:: INFORMATION SUPPLIED ::
□ □ □ □
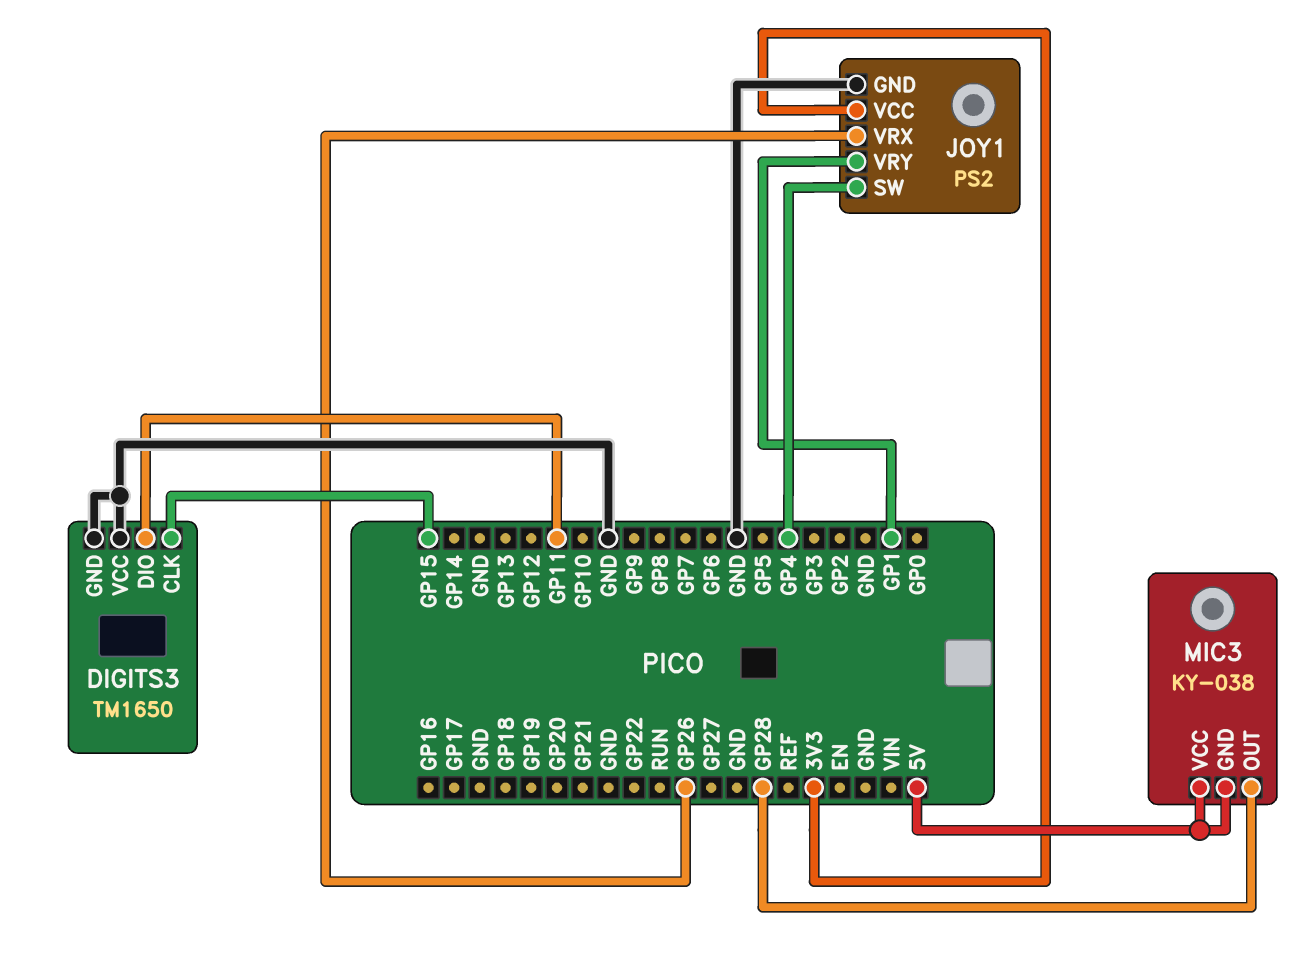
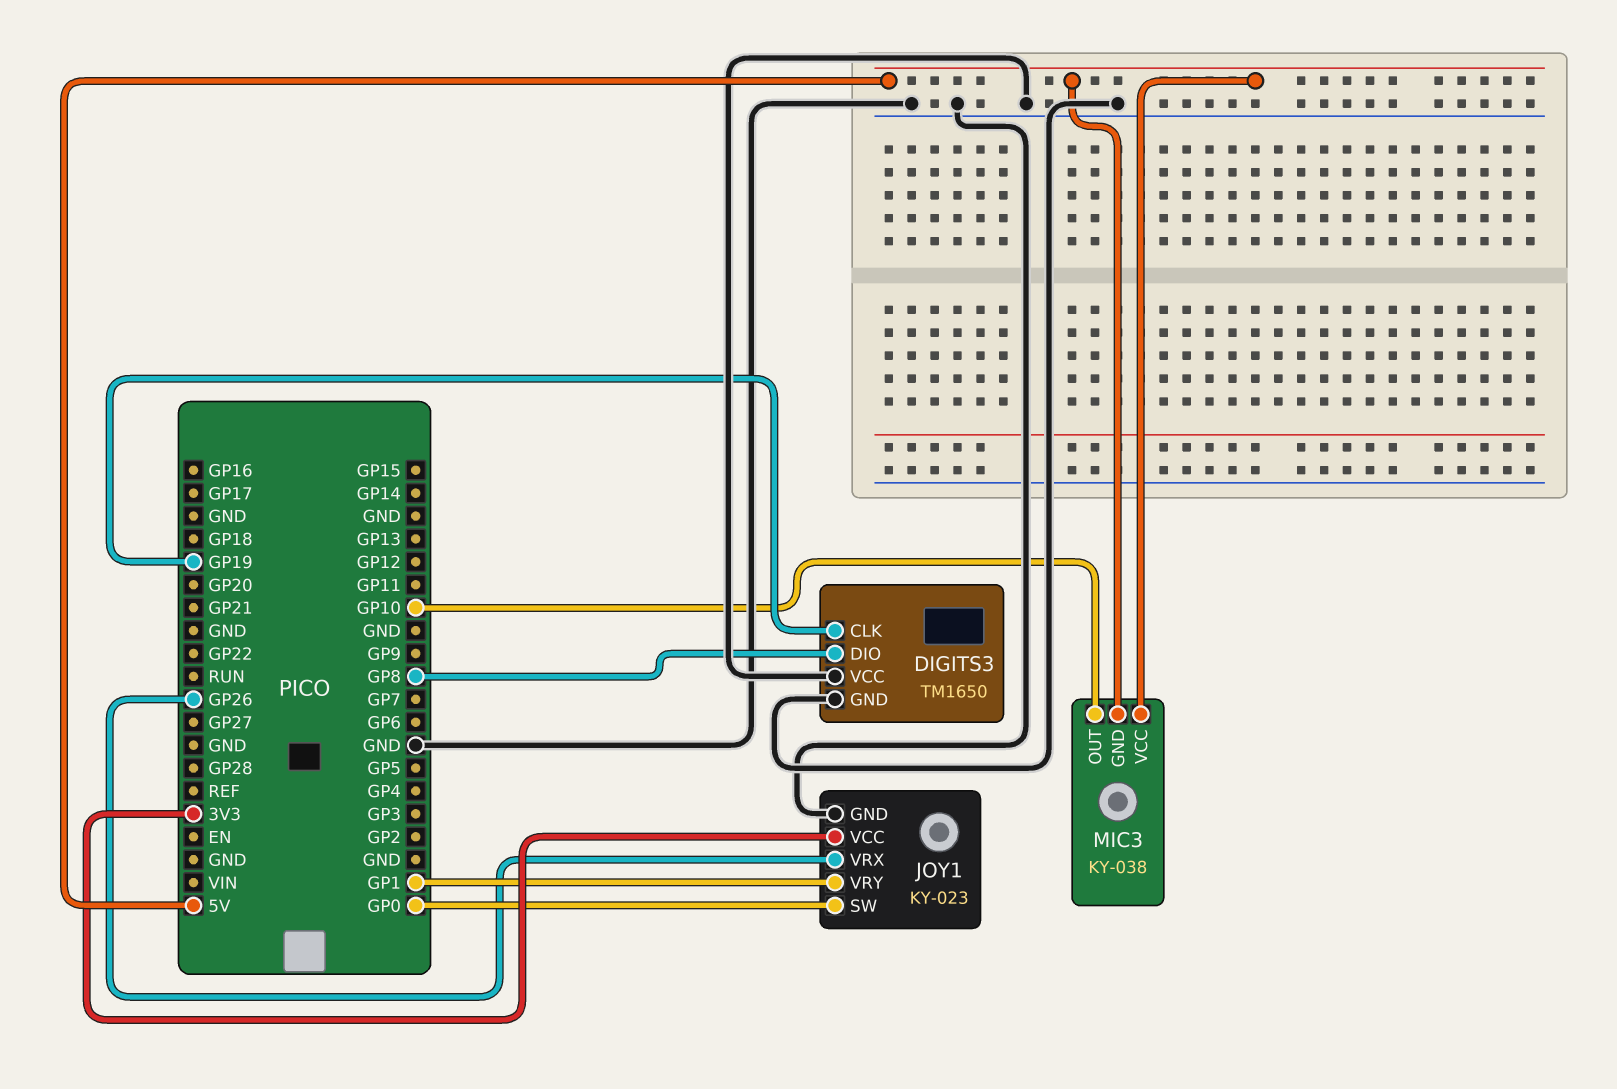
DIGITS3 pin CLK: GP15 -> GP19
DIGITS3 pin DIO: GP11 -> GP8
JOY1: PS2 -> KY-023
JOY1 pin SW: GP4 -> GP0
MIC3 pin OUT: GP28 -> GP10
□ □ □ □
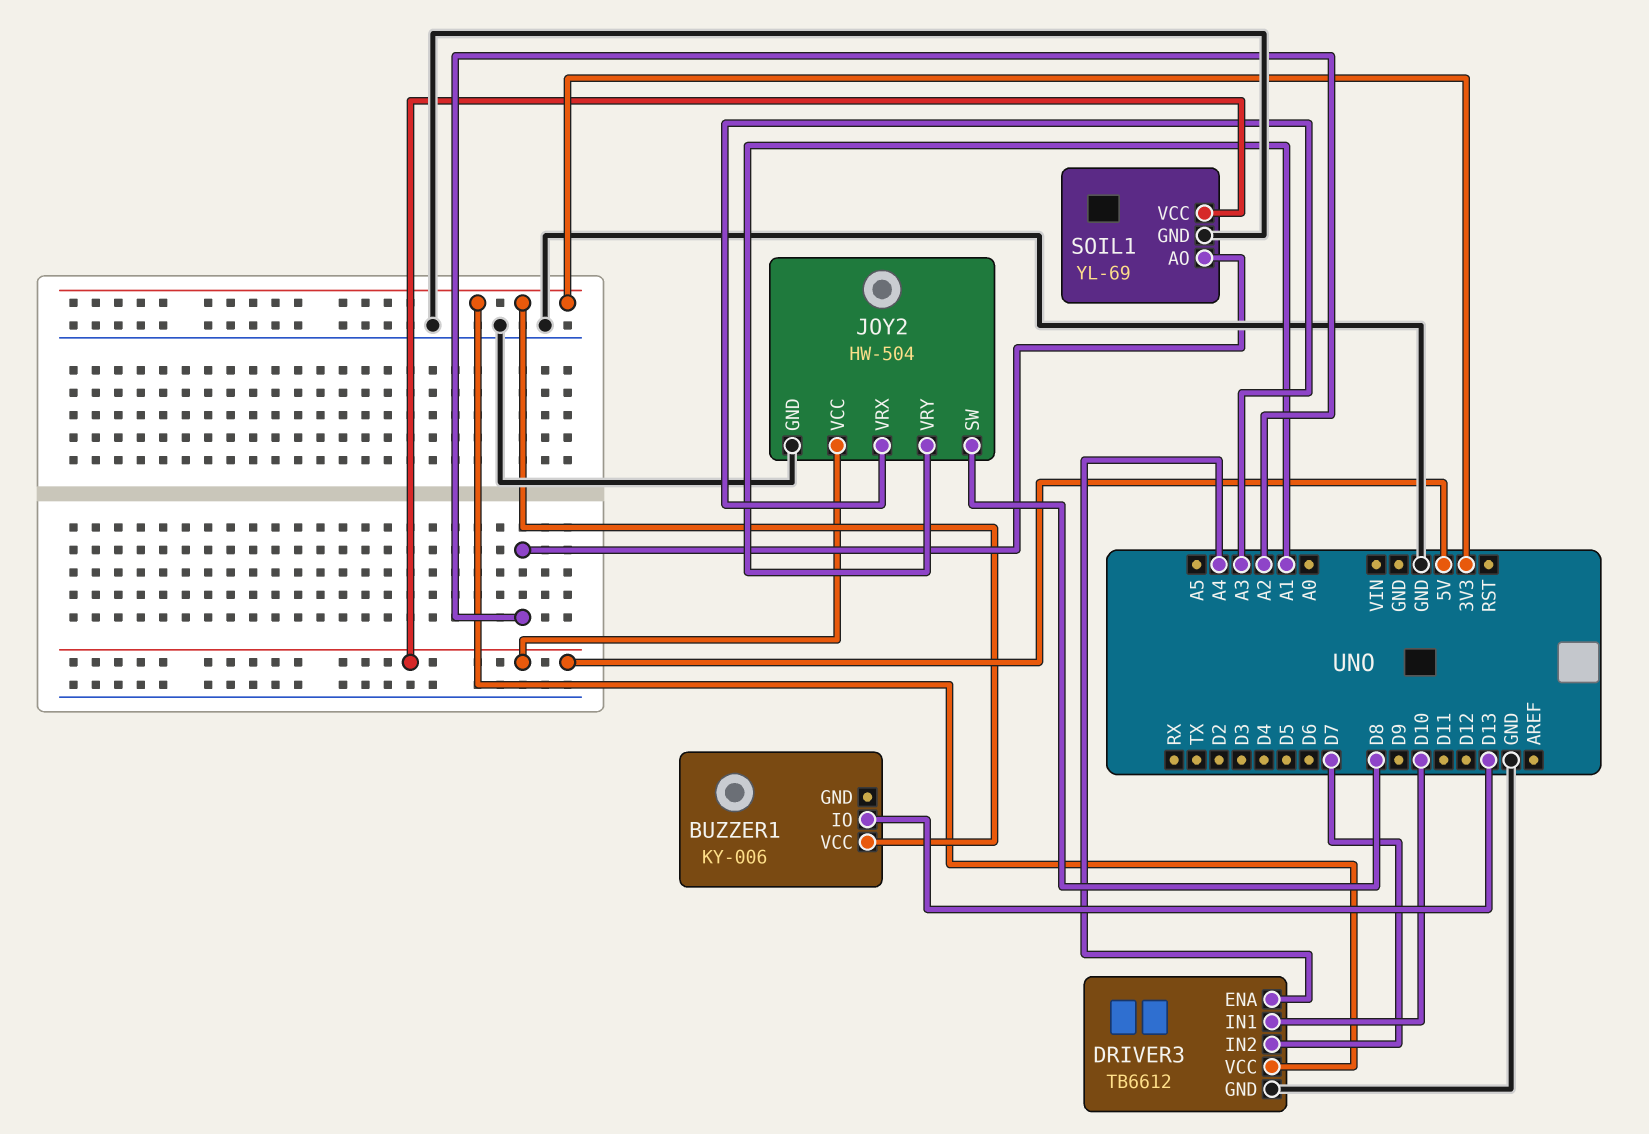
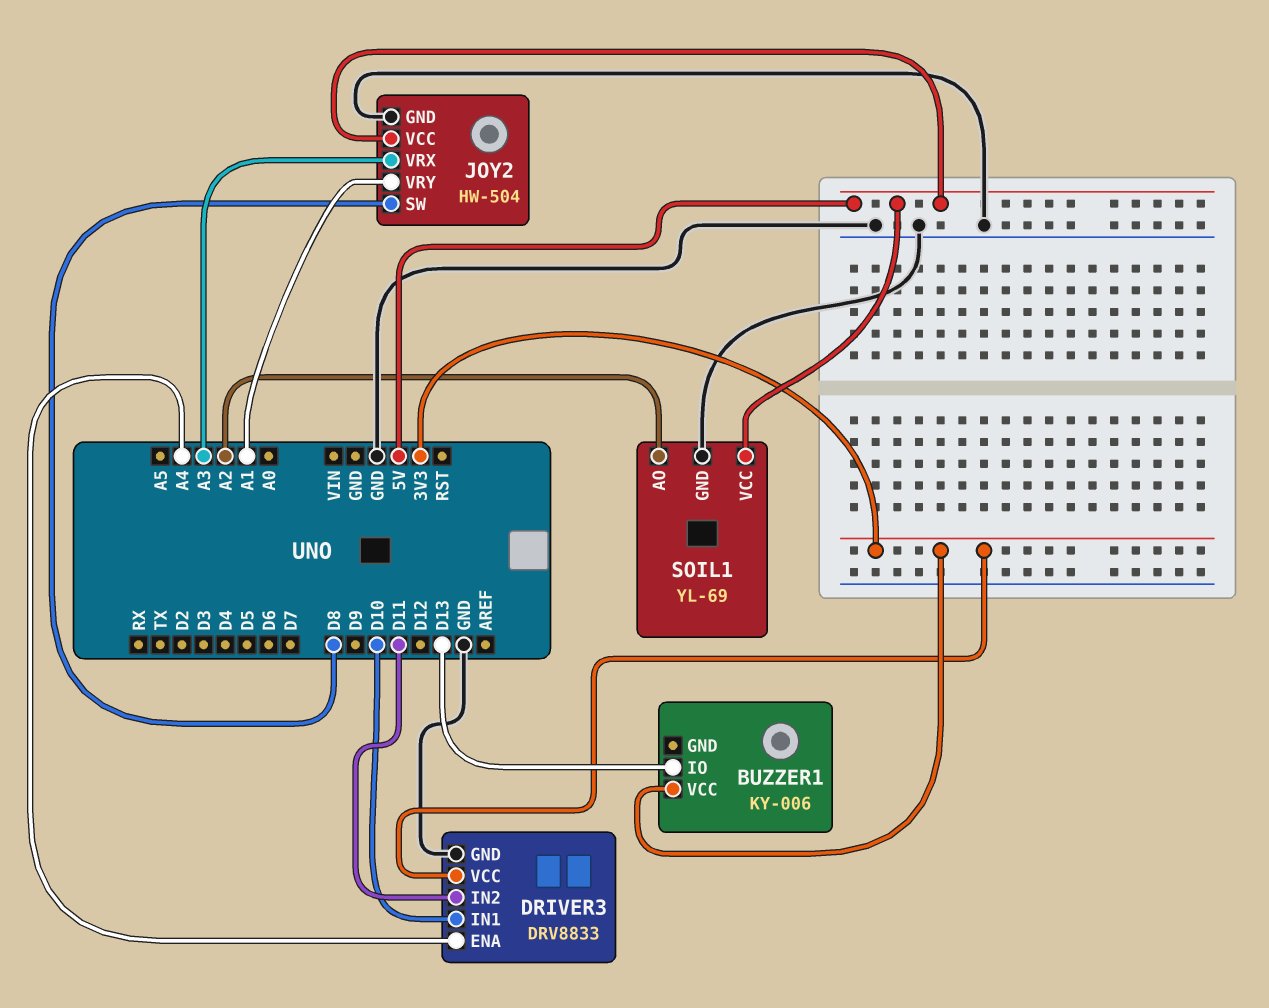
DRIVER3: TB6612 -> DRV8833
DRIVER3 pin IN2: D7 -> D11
□ □ □ □
:: WORK ITEM ::
In the entries above, find the line holding "DIGITS3 pin CLK: GP15 -> GP19" and the line holding "MIC3 pin OUT: GP28 -> GP10"; print both of them and every line between, exactly, and nothing else.

:: REPLY TO THE TASK ::
DIGITS3 pin CLK: GP15 -> GP19
DIGITS3 pin DIO: GP11 -> GP8
JOY1: PS2 -> KY-023
JOY1 pin SW: GP4 -> GP0
MIC3 pin OUT: GP28 -> GP10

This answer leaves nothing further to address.